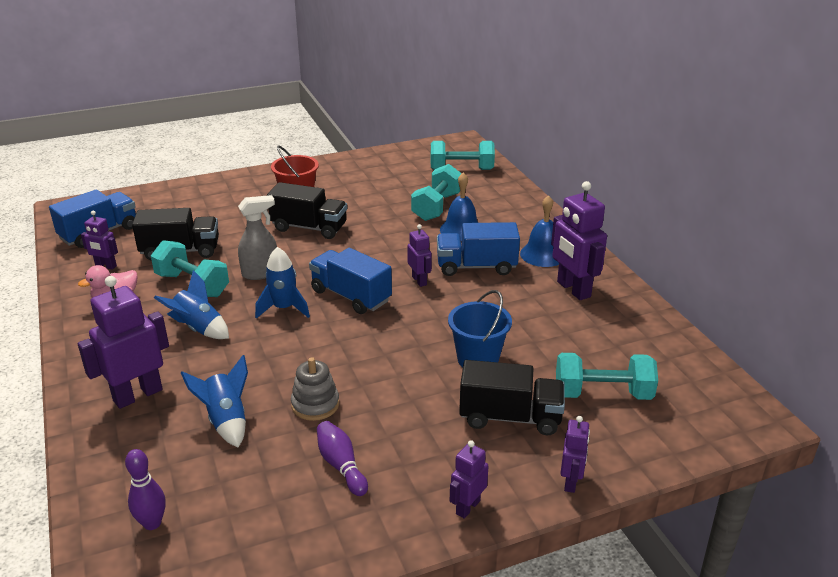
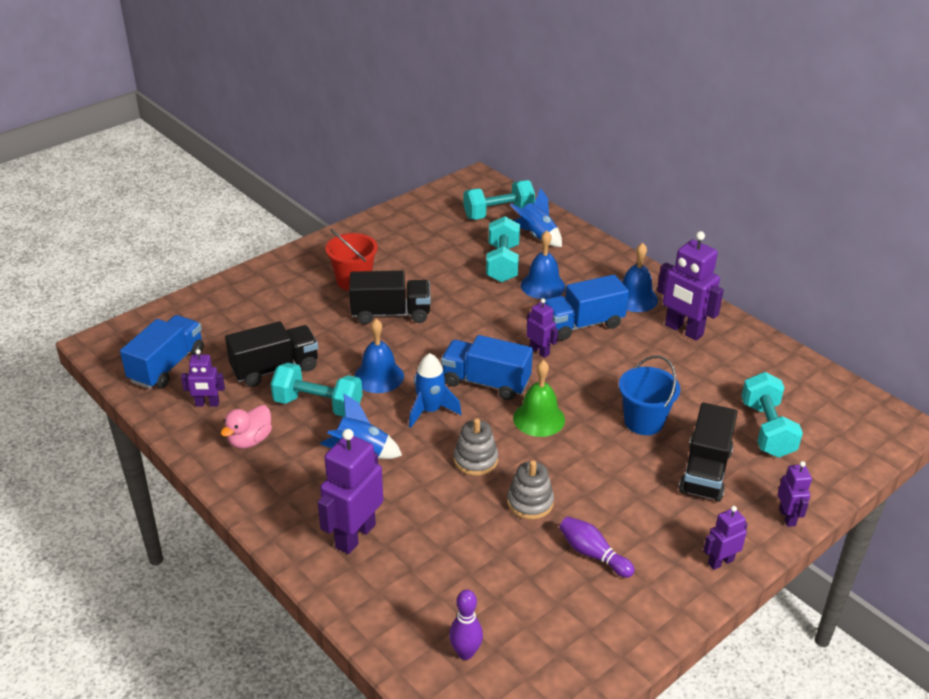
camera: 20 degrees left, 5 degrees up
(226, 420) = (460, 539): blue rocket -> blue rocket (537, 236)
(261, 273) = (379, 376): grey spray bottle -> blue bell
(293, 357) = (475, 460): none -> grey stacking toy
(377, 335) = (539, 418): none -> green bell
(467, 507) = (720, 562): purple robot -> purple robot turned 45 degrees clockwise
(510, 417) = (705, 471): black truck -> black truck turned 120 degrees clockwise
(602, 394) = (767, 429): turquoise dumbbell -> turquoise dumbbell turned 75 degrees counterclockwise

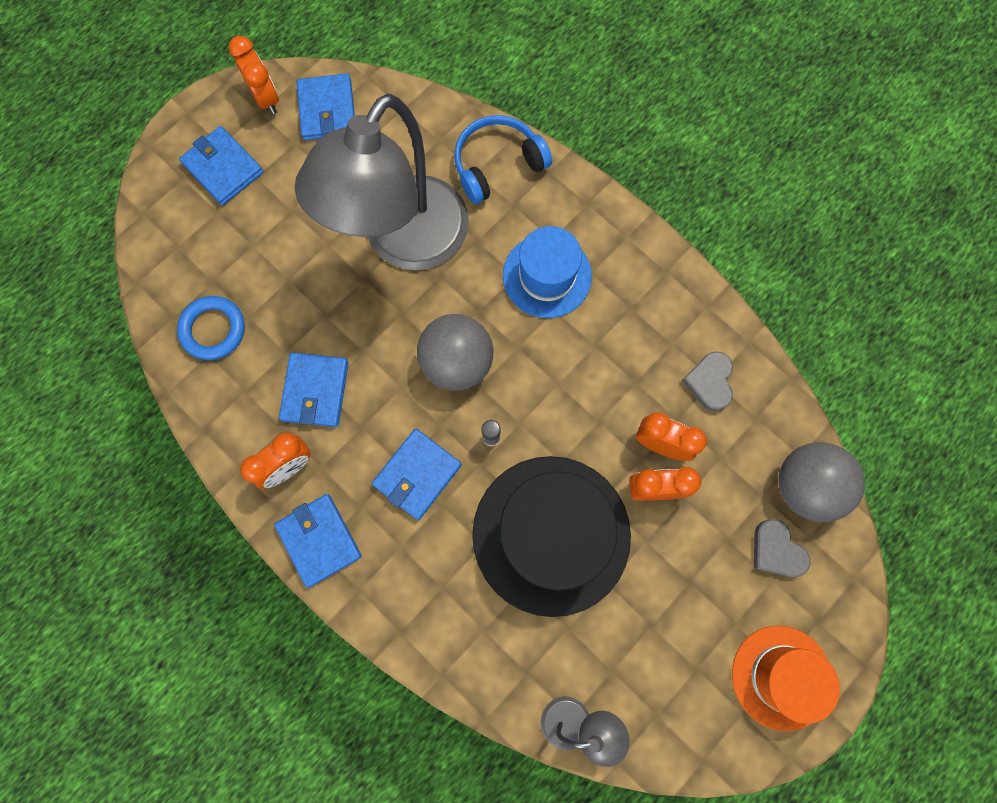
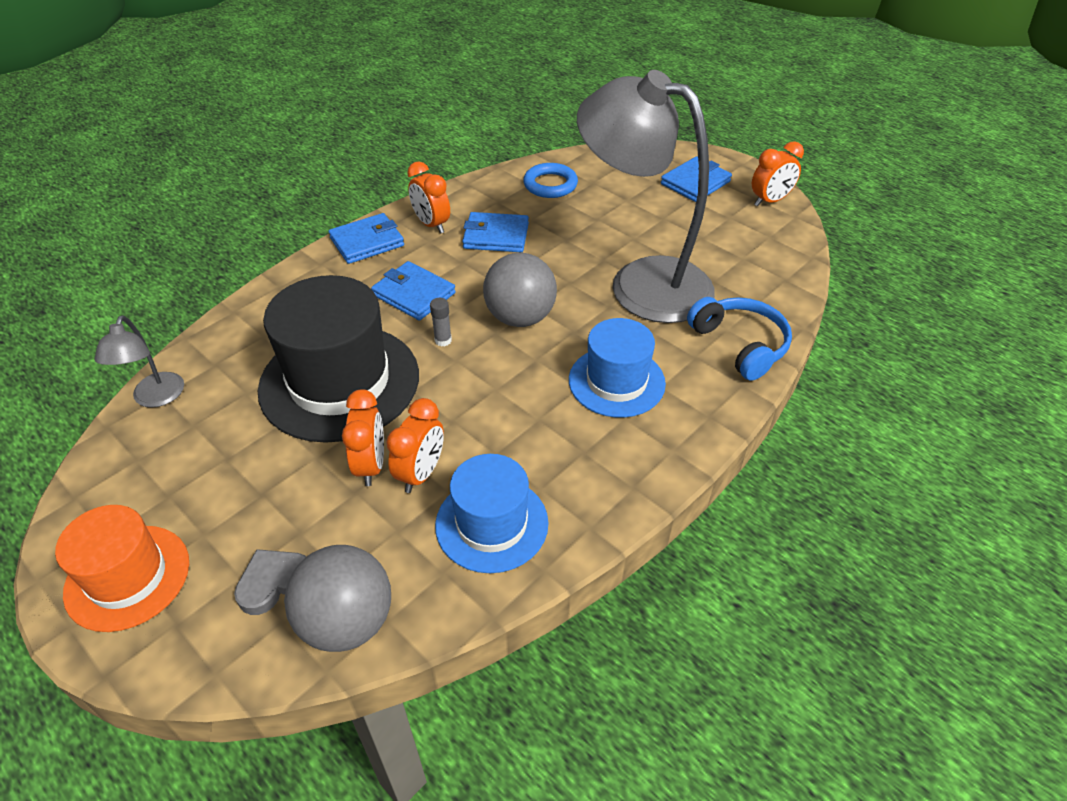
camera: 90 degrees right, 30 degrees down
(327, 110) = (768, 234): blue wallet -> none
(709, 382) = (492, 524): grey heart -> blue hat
---
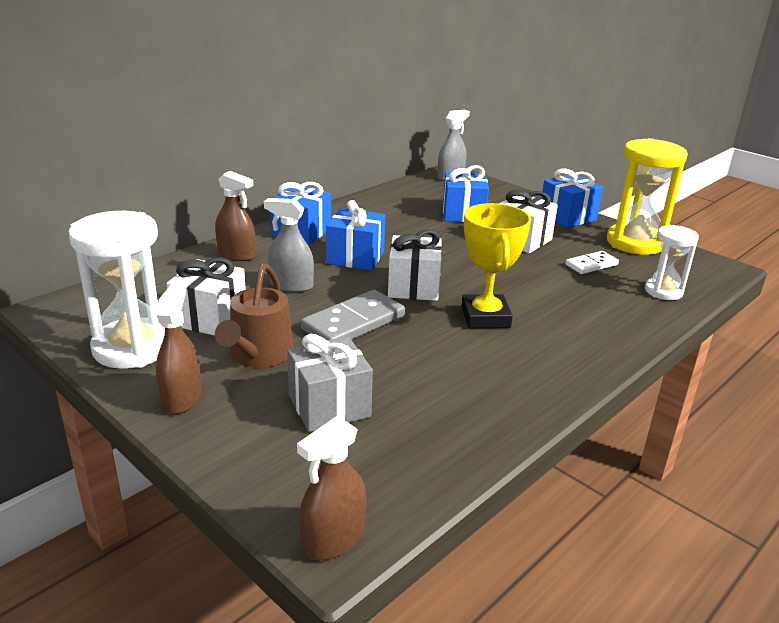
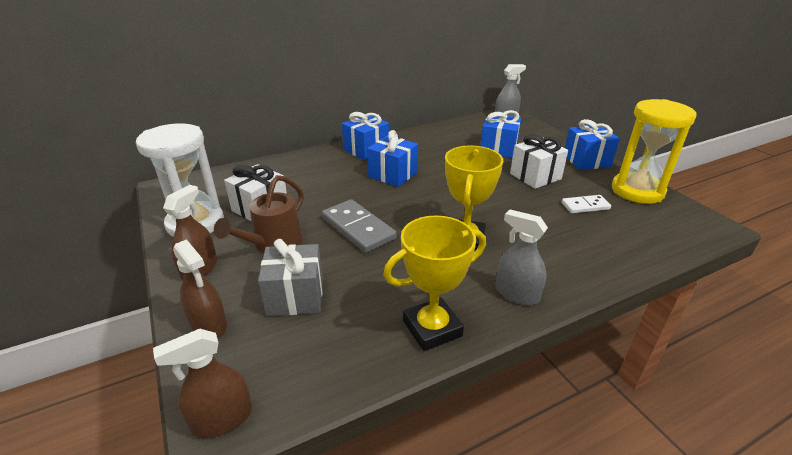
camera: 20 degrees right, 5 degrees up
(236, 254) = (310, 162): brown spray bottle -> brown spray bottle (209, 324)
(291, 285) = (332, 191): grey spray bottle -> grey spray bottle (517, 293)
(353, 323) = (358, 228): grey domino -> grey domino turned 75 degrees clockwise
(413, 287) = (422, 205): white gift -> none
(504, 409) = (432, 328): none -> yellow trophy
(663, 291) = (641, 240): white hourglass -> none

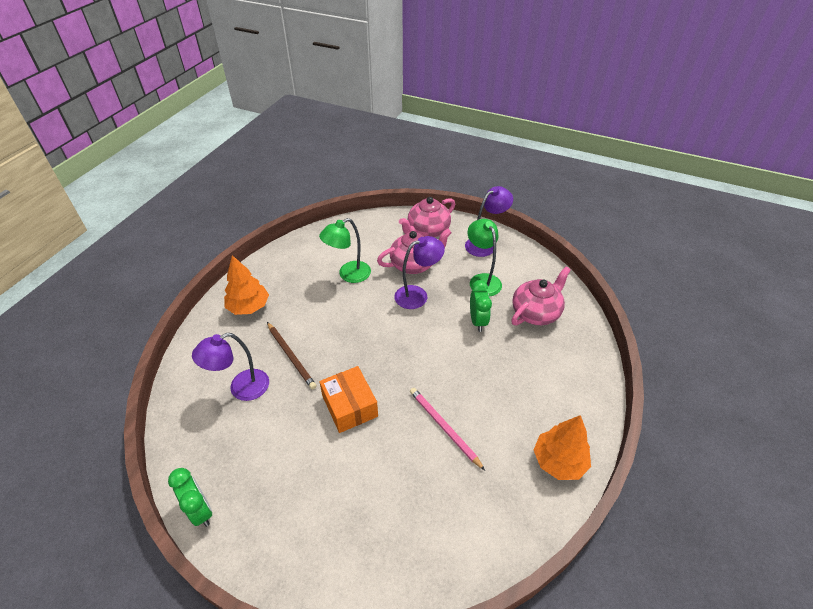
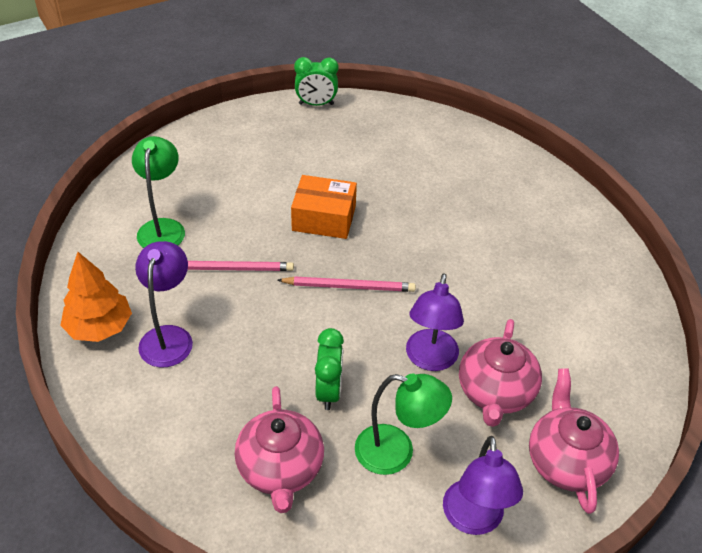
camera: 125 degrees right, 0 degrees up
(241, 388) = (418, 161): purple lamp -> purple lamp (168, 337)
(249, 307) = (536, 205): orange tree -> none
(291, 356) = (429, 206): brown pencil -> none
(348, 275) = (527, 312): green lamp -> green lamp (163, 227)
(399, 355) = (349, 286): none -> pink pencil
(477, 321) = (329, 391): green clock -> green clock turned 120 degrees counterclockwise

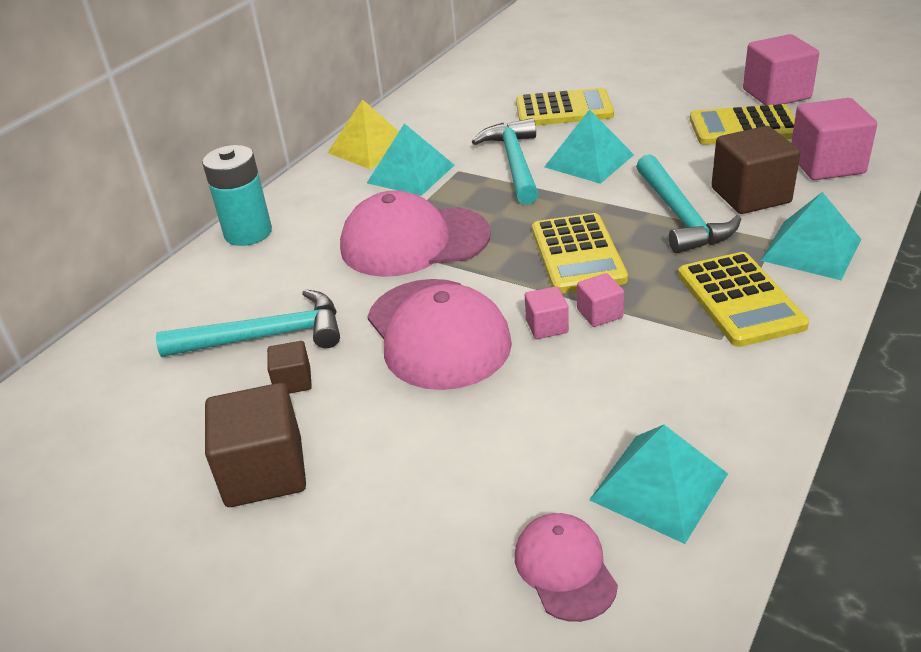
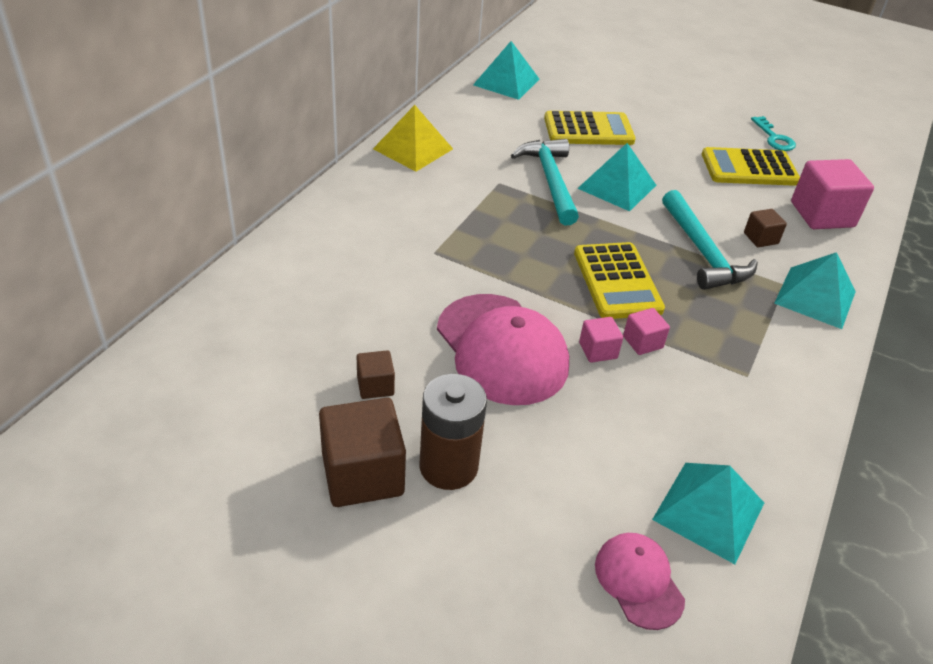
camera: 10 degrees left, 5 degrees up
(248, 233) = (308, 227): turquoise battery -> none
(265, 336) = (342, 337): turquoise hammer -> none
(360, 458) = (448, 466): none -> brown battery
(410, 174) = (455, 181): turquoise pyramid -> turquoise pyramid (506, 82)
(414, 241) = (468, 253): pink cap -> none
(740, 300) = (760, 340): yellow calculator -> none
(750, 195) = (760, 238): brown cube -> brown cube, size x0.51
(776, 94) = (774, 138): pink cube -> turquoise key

**What to do**
The reply should be nothing but the number of lines in the listing above that include "left".

**Output for this task**
2